***** Data to examine
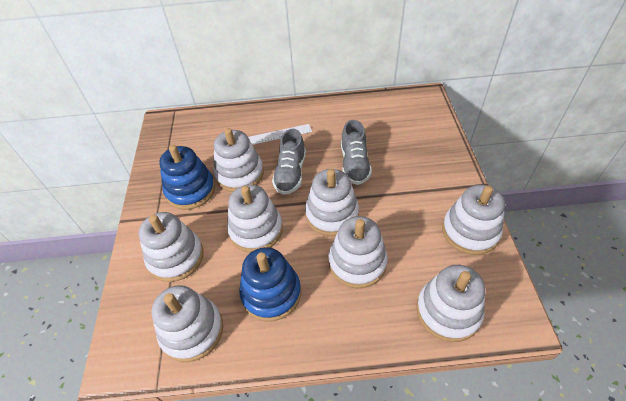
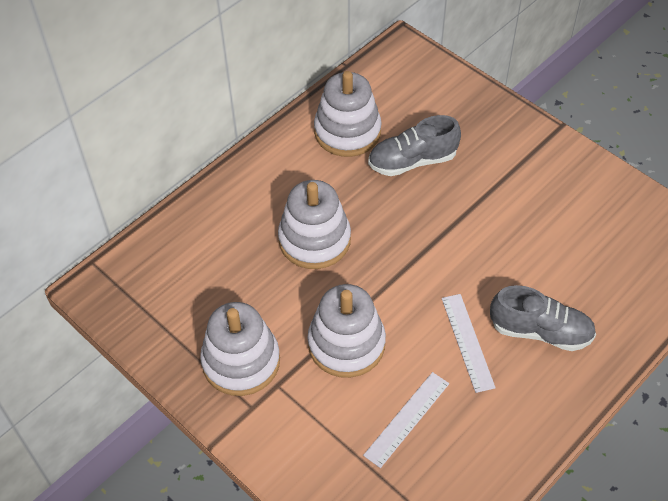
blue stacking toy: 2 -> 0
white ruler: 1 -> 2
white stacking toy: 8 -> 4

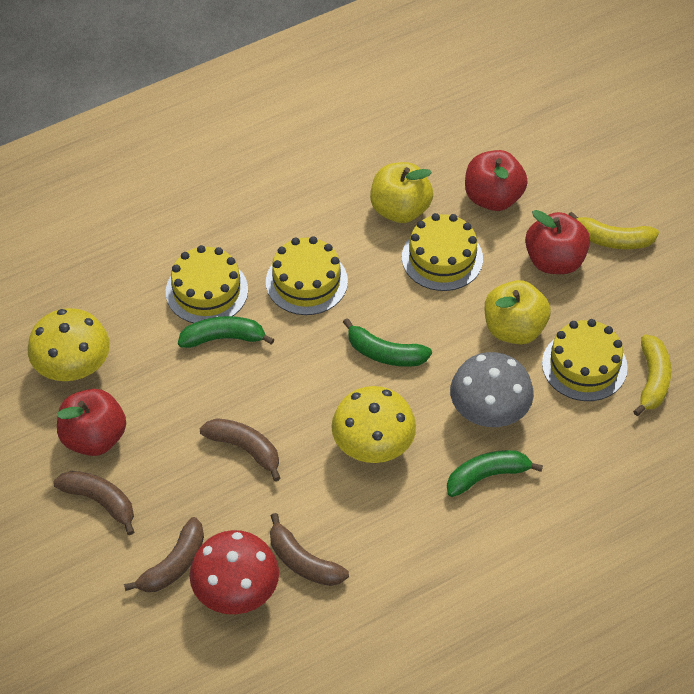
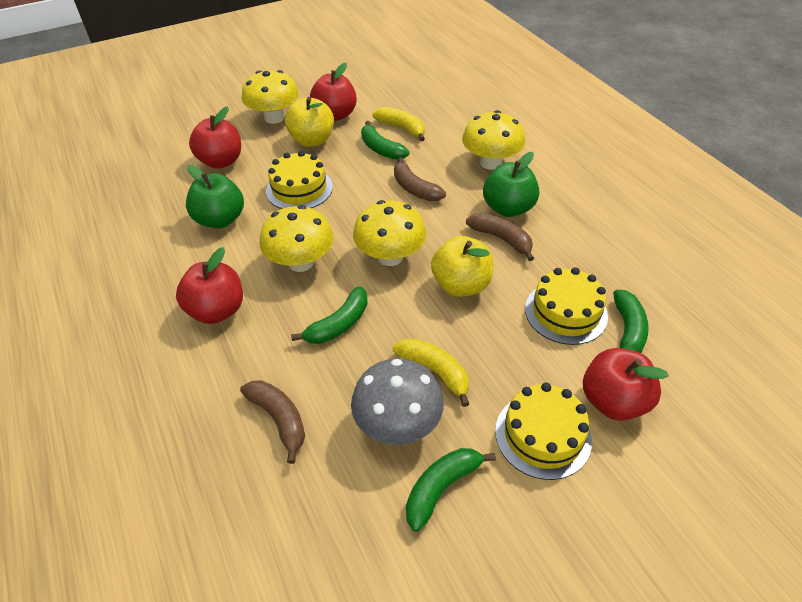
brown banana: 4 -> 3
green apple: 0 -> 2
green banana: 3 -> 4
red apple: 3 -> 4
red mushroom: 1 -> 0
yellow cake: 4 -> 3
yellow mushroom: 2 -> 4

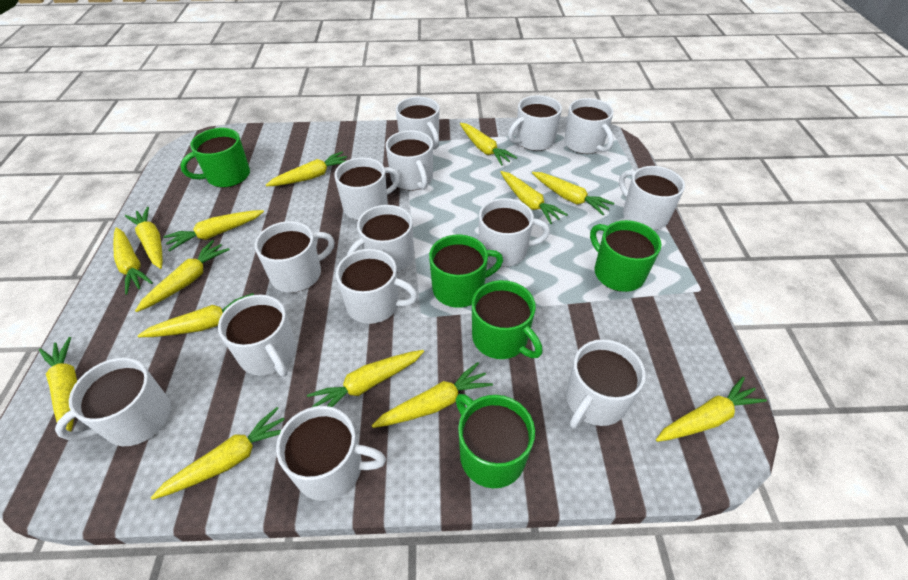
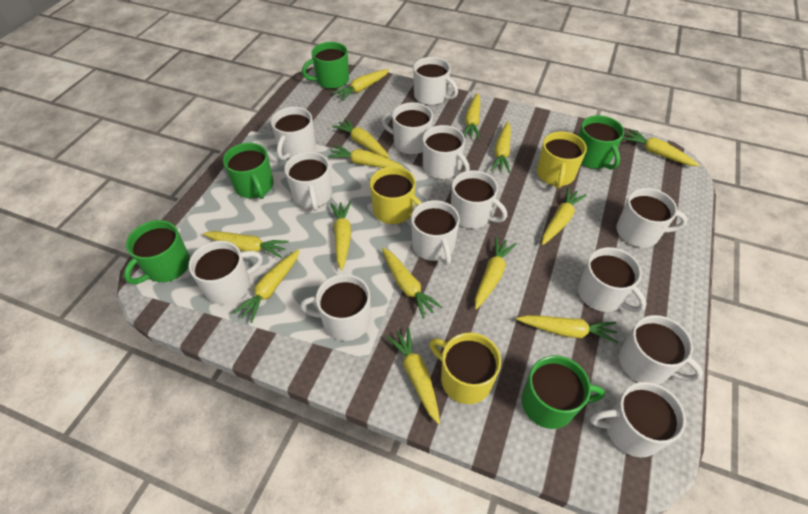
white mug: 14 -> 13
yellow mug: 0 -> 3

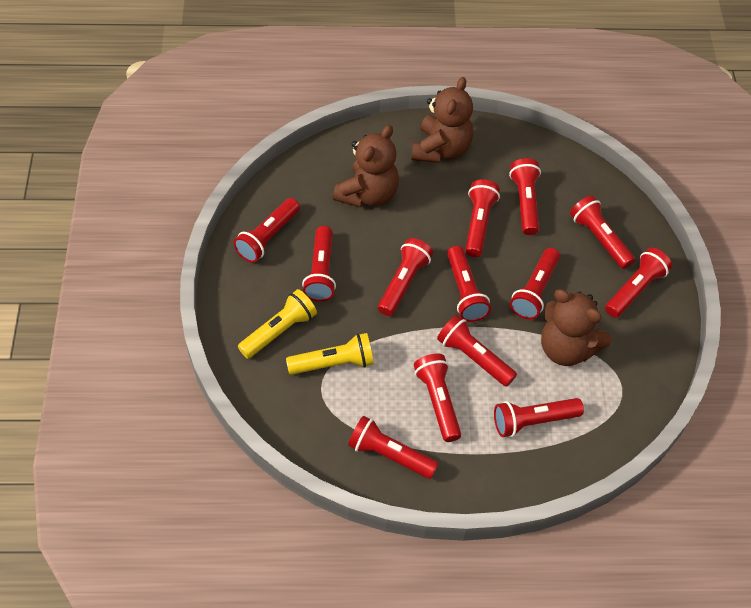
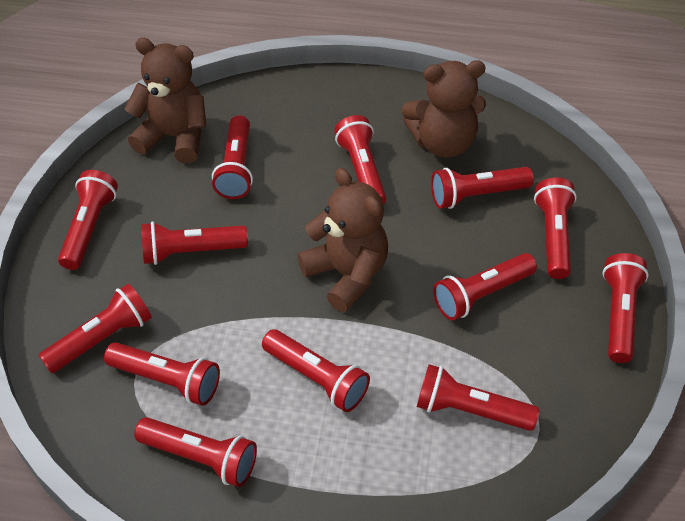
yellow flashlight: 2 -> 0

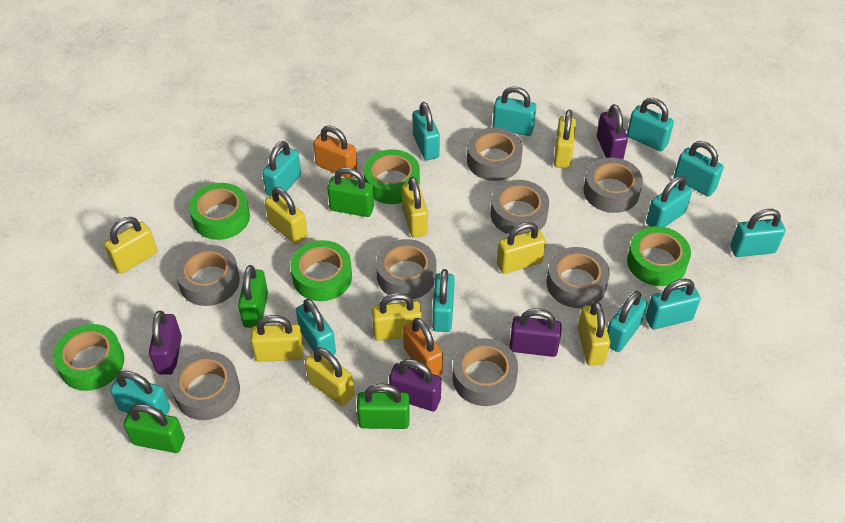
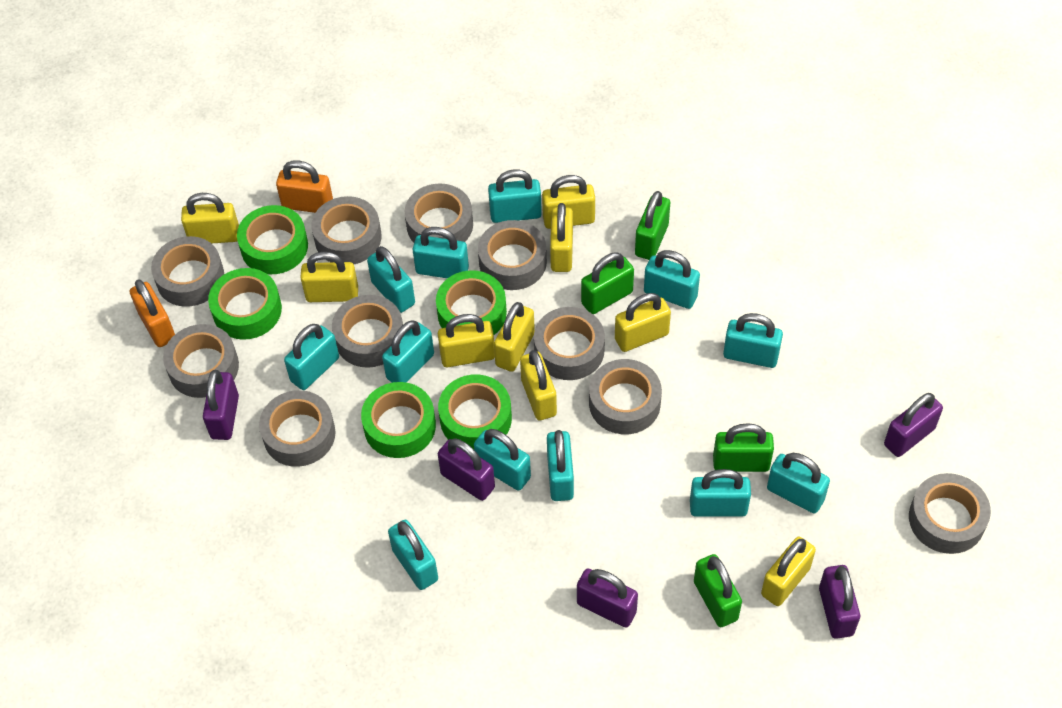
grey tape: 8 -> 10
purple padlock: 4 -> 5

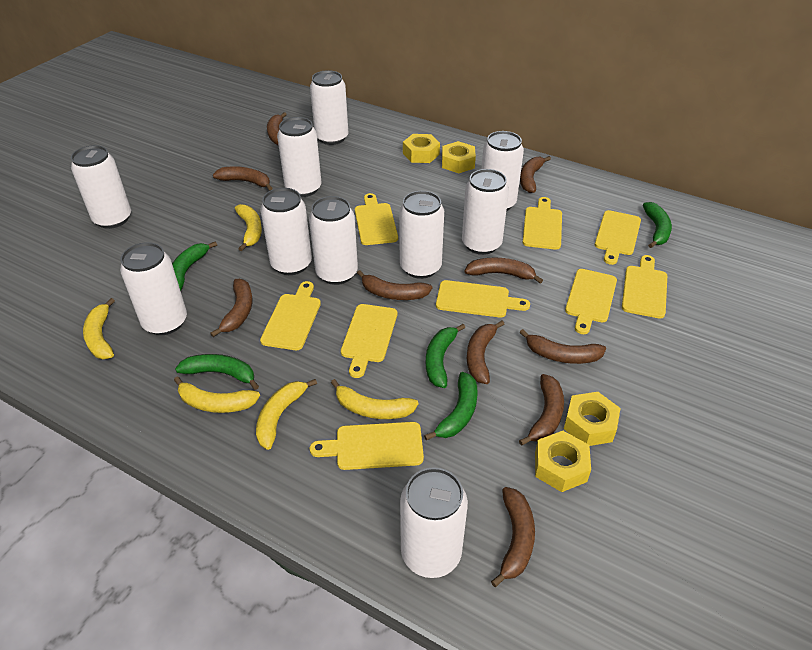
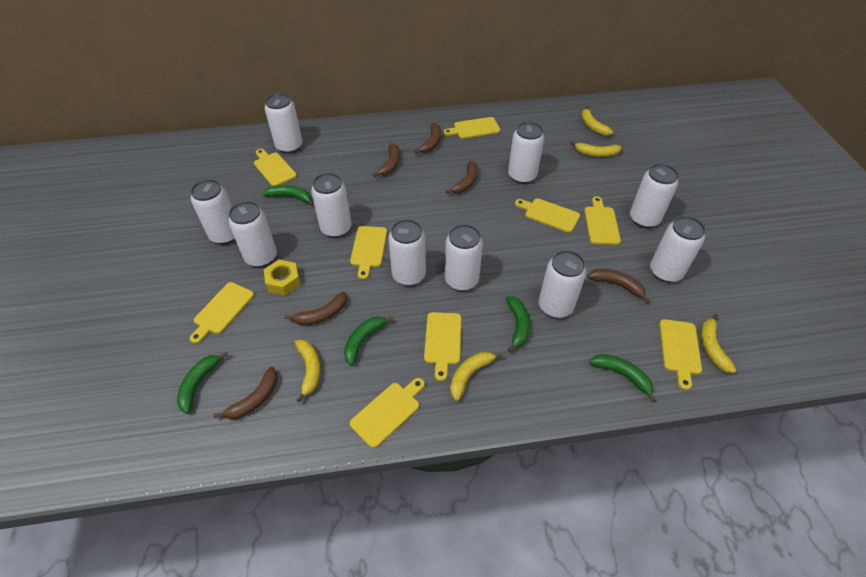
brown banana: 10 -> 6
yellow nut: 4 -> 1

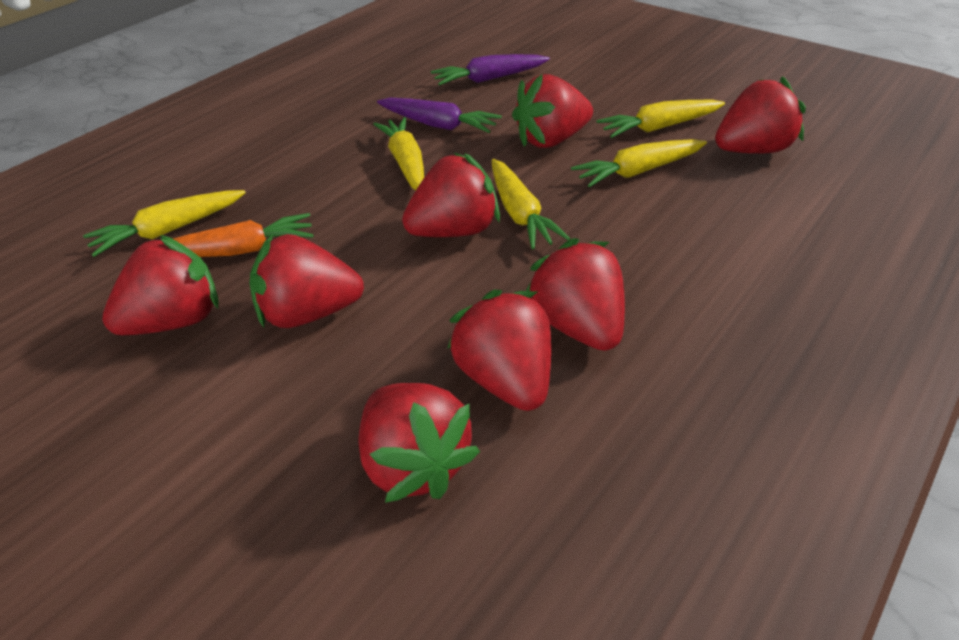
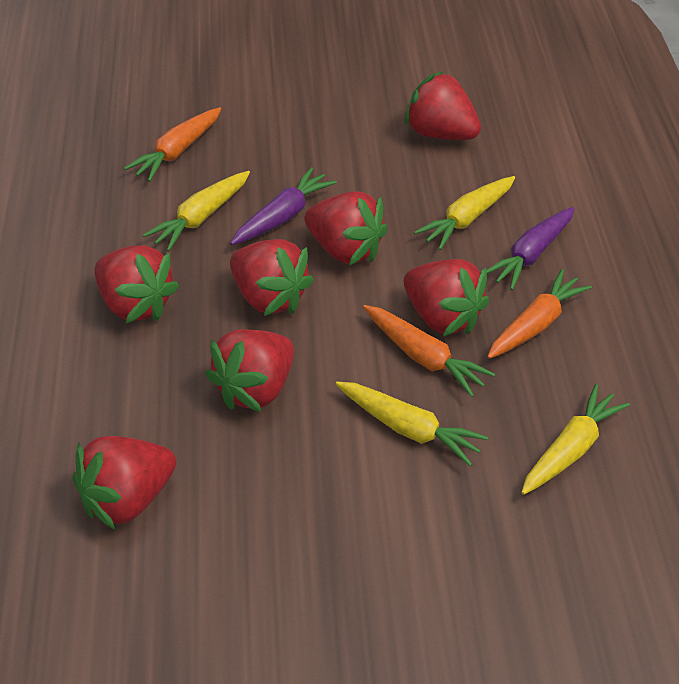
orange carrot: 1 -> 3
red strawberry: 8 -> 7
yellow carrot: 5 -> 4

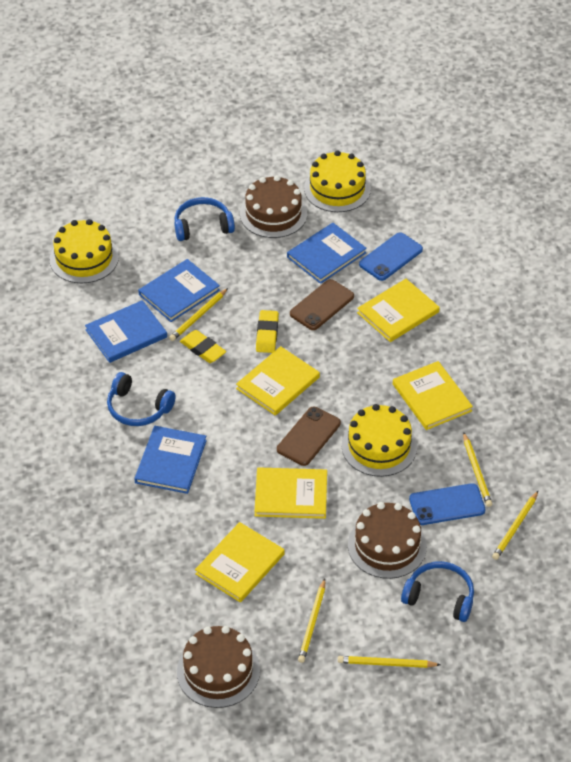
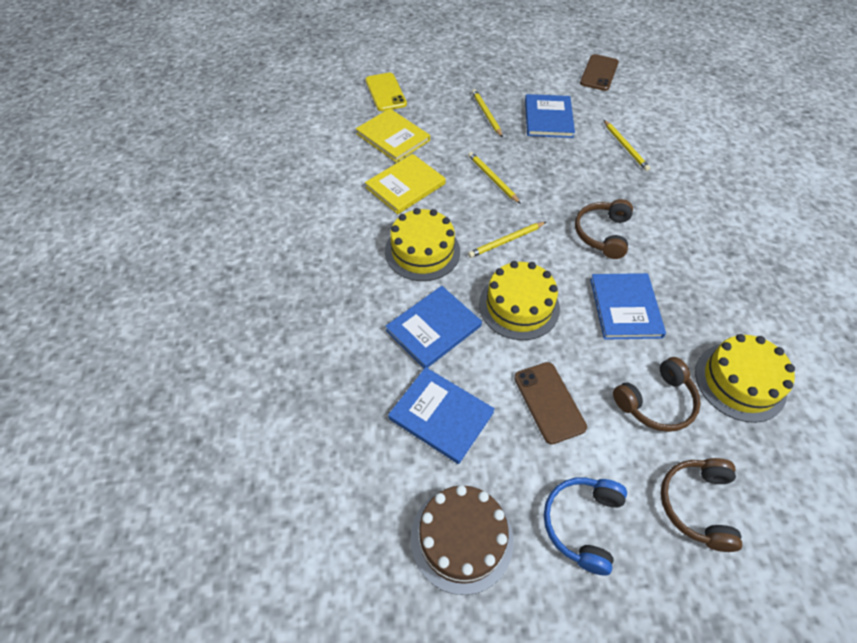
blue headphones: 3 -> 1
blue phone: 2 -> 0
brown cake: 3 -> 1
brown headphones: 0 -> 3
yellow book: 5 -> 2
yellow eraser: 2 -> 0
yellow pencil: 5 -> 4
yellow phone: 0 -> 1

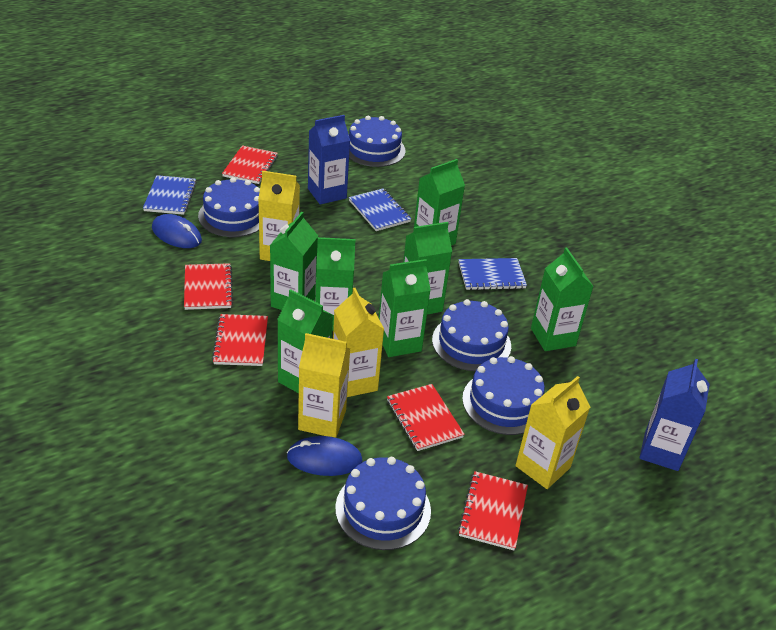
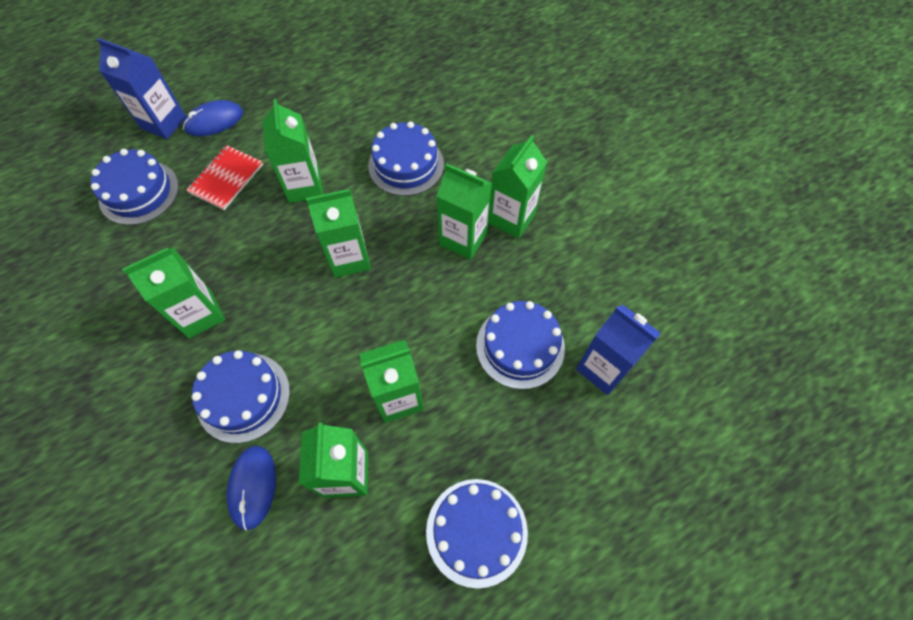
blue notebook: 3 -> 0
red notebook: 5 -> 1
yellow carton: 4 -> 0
**********
§ Activity:
Above are some entries; copy exactly the lines from the line with "yellow nut: 4 -> 1" through the line with "blue notebook: 3 -> 0", both included, but none of the pictures.

§ Solution:
yellow nut: 4 -> 1

orange carrot: 1 -> 3
red strawberry: 8 -> 7
yellow carrot: 5 -> 4

blue headphones: 3 -> 1
blue phone: 2 -> 0
brown cake: 3 -> 1
brown headphones: 0 -> 3
yellow book: 5 -> 2
yellow eraser: 2 -> 0
yellow pencil: 5 -> 4
yellow phone: 0 -> 1

blue notebook: 3 -> 0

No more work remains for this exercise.